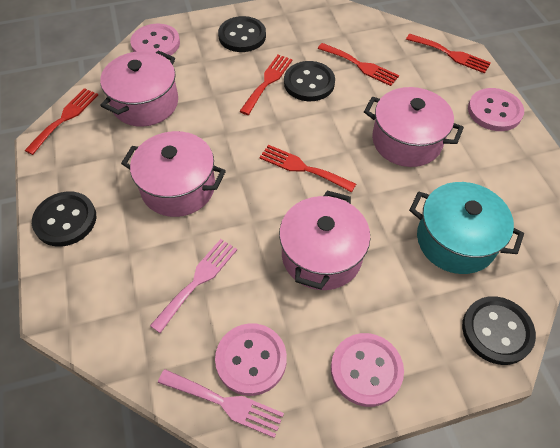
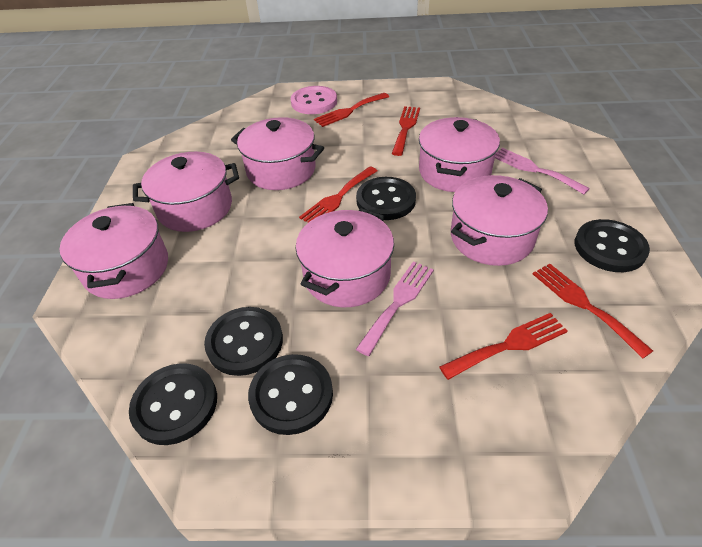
black button: 4 -> 5
pink button: 4 -> 1
pink pot: 4 -> 6
turquoise pot: 1 -> 0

Task goal: Pictures aside, repeat every line of the data above exactly.

Answer to this problem:
black button: 4 -> 5
pink button: 4 -> 1
pink pot: 4 -> 6
turquoise pot: 1 -> 0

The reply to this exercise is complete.